START MATERIAL FOR THIS EXERCISE

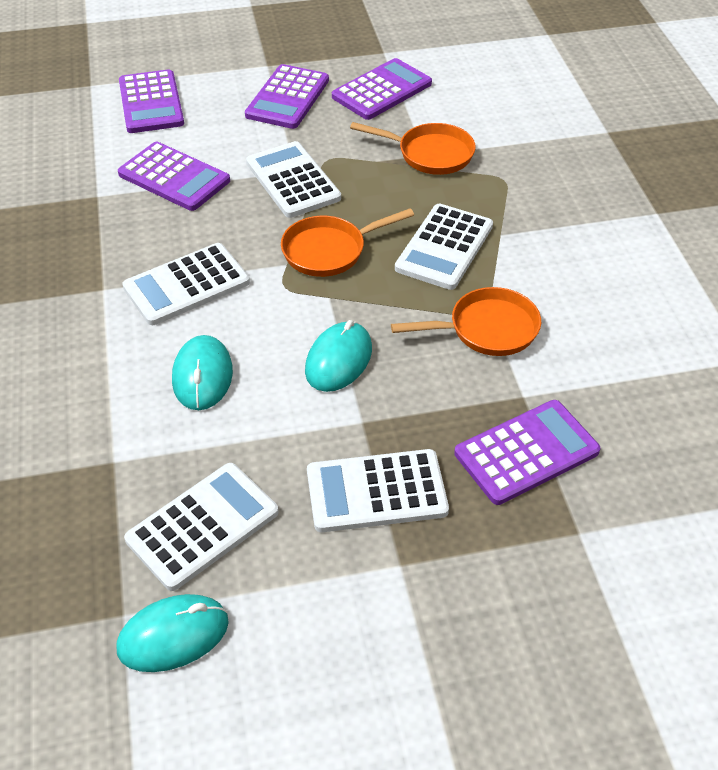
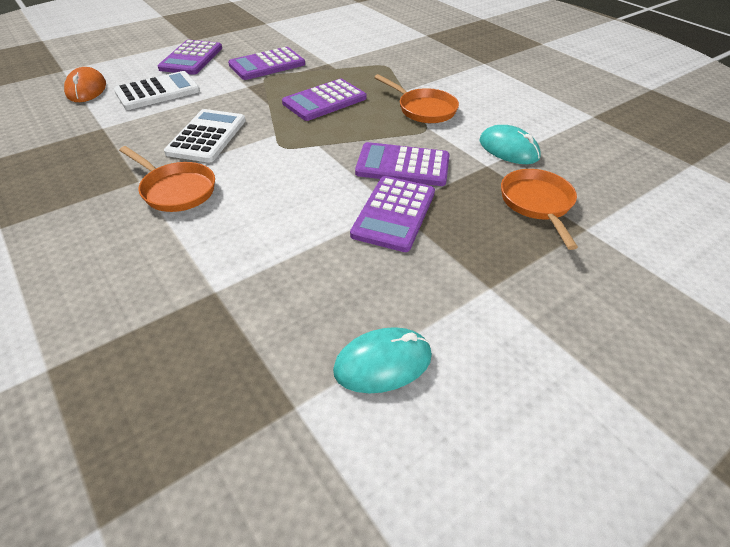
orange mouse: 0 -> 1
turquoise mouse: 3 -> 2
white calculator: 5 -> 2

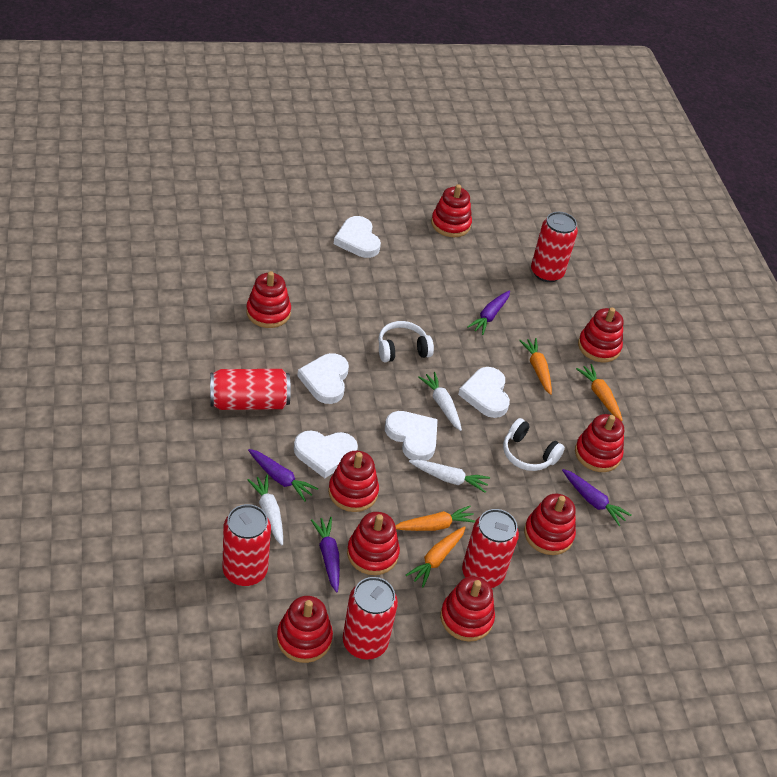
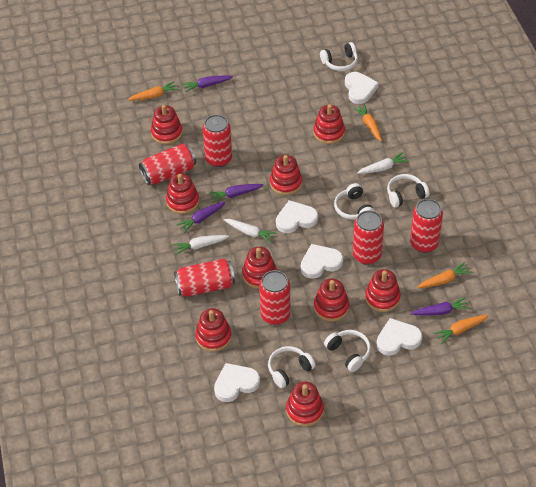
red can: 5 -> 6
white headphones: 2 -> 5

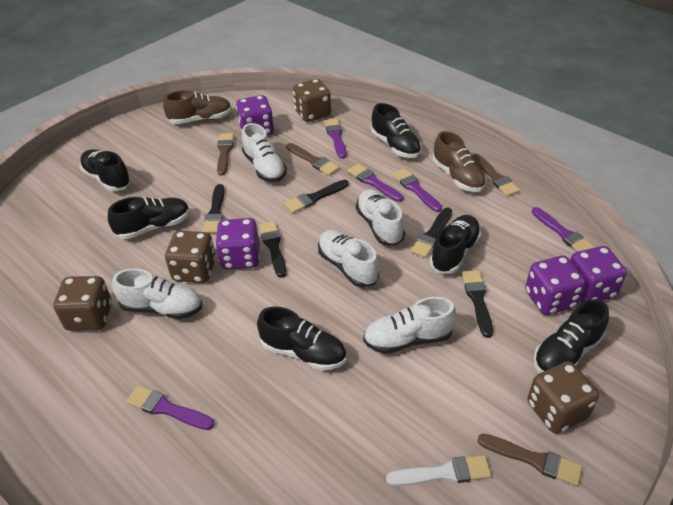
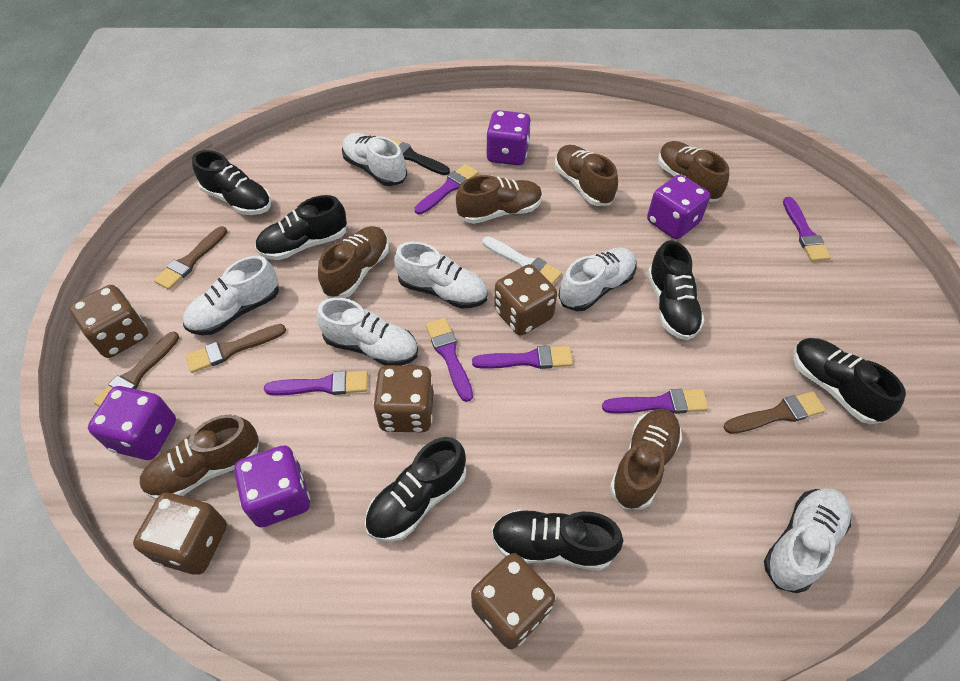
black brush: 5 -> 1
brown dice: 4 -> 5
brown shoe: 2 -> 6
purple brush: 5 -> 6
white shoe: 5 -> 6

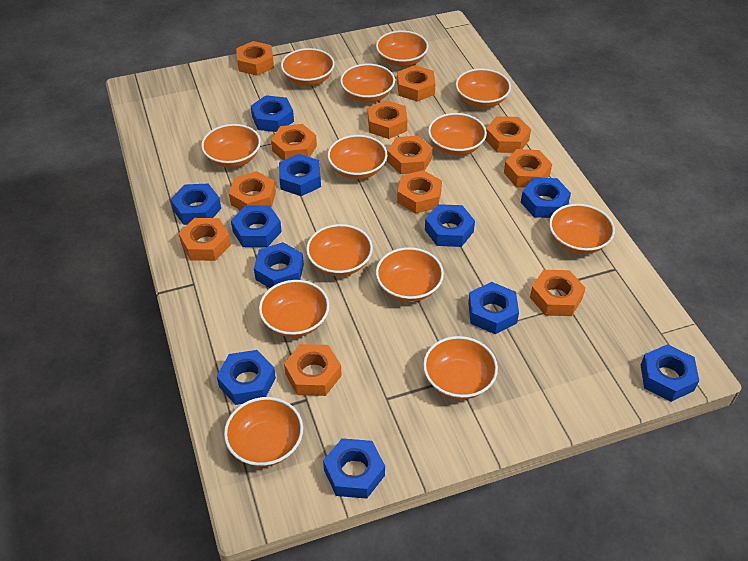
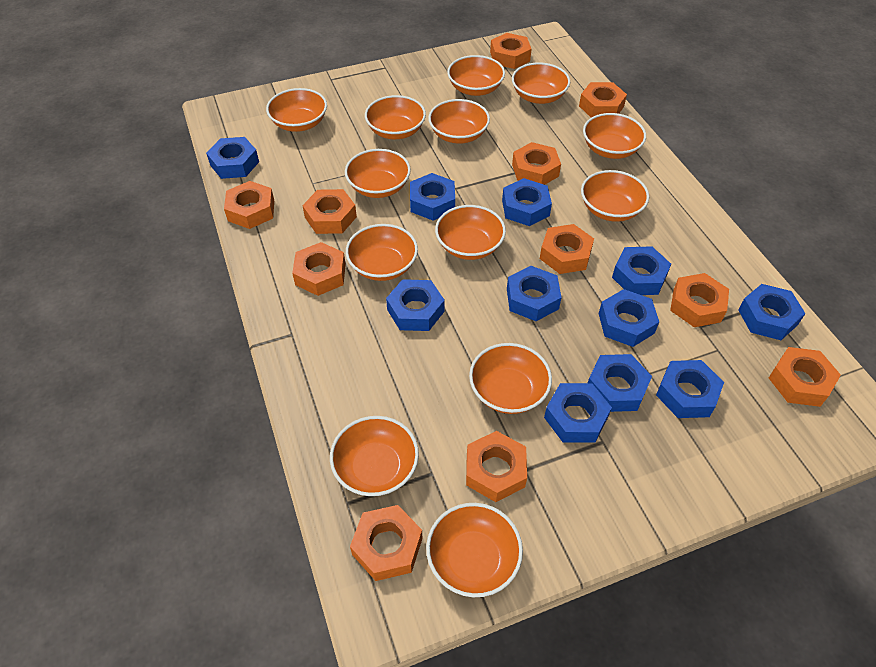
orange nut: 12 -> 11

END MATERIAL FOR THIS EXERCISE

ASSIGNMENT ▸
Please transcribe each entry exactly, but skip any picture it holds.

OUTPUT FOR THIS EXERCISE ▸
orange mouse: 0 -> 1
turquoise mouse: 3 -> 2
white calculator: 5 -> 2

red can: 5 -> 6
white headphones: 2 -> 5

black brush: 5 -> 1
brown dice: 4 -> 5
brown shoe: 2 -> 6
purple brush: 5 -> 6
white shoe: 5 -> 6

orange nut: 12 -> 11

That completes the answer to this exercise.